> **Dataset records**:
-- Opening Marker --
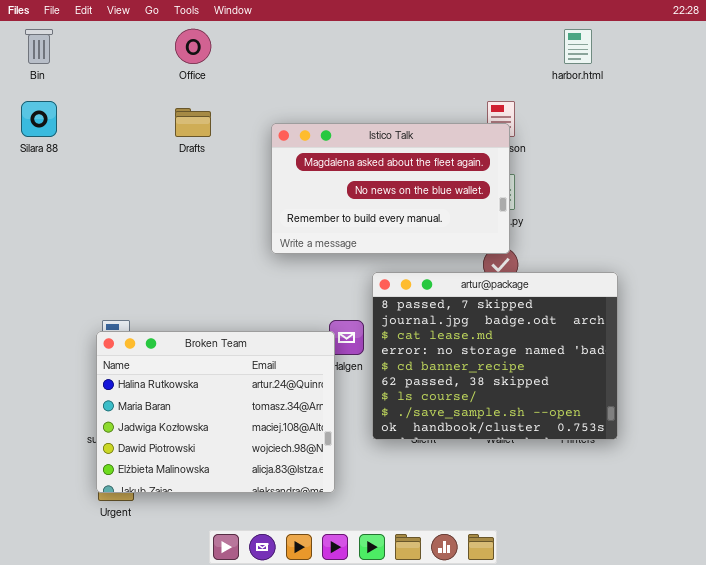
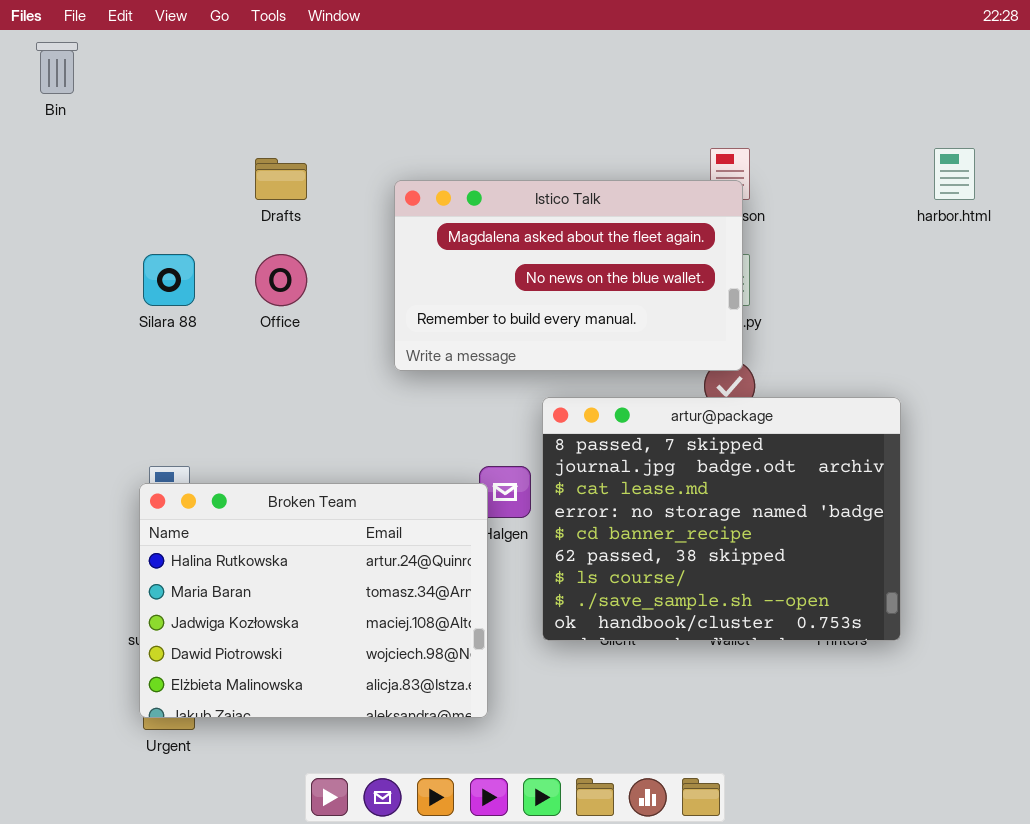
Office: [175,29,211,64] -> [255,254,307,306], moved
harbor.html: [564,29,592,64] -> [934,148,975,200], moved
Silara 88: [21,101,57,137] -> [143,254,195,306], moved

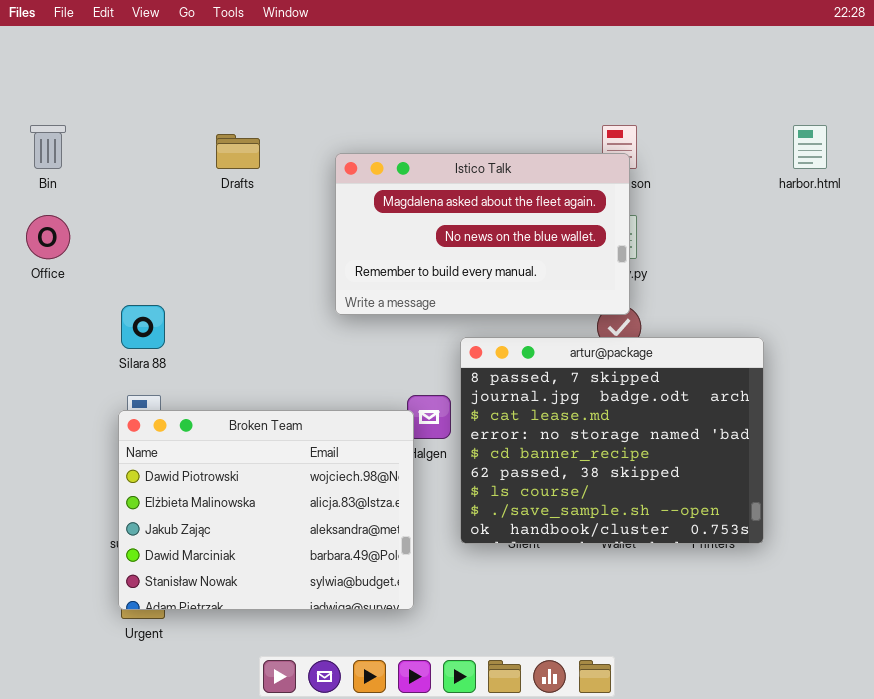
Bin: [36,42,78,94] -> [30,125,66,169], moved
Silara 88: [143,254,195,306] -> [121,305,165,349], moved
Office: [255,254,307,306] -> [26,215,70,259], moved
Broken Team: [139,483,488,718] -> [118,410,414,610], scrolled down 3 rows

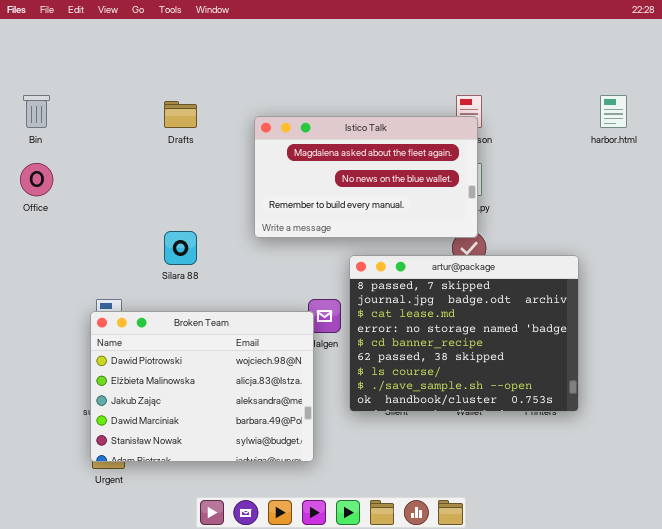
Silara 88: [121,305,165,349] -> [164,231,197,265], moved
-- Closing Marker --
-- Opening Marker --
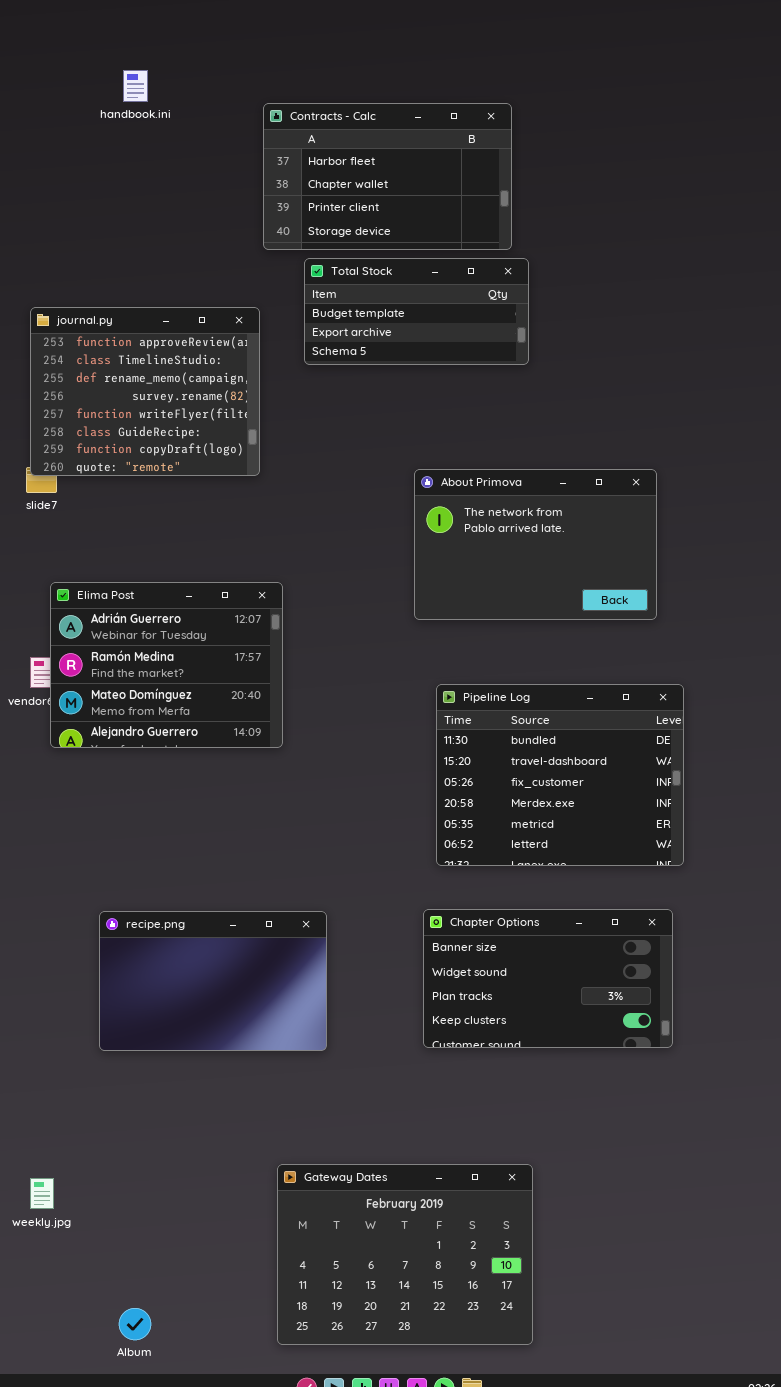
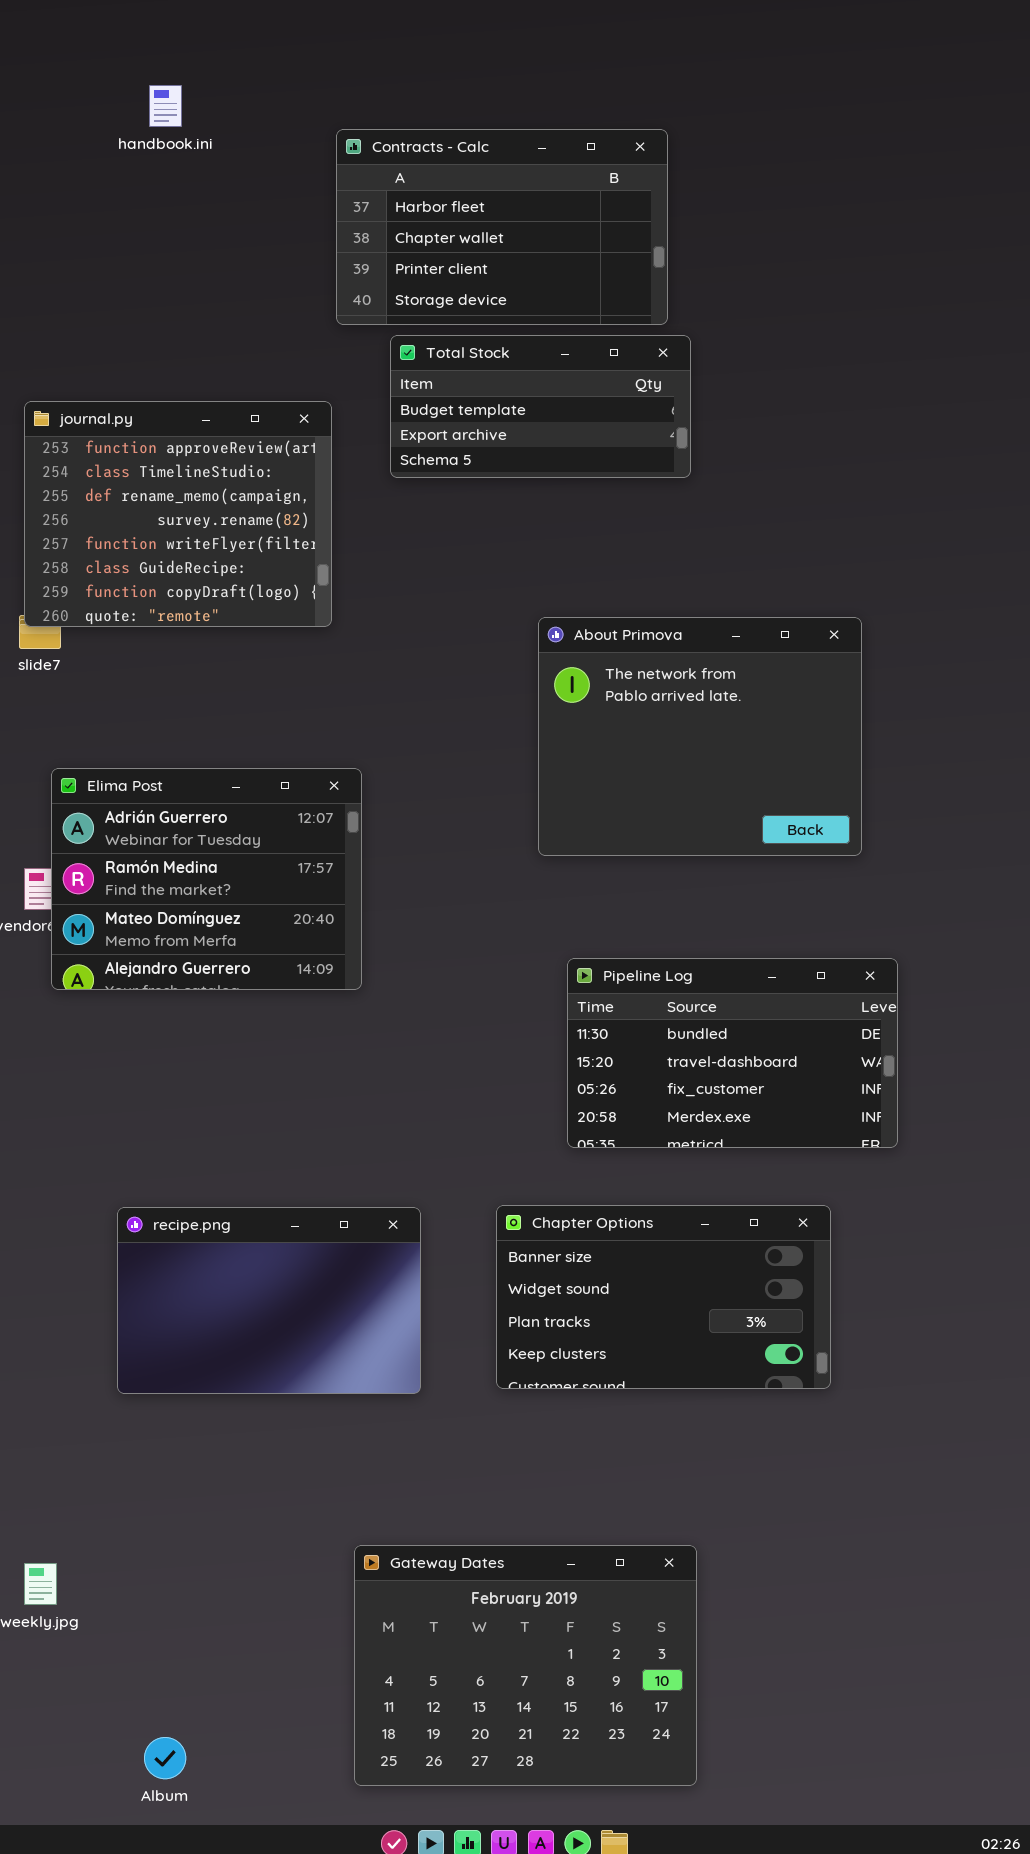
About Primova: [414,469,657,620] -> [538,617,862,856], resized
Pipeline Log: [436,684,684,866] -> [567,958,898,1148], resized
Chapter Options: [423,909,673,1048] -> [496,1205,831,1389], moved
-- Closing Marker --
> **Task to complete**: With the pictures removed from your copy, retype the lines above from the one that contains "Broken Team: [139,483,488,718]" through the one that contains "Silara 88: [121,305,165,349]", exactly.

> **Result for this task**:
Broken Team: [139,483,488,718] -> [118,410,414,610], scrolled down 3 rows

Silara 88: [121,305,165,349] -> [164,231,197,265], moved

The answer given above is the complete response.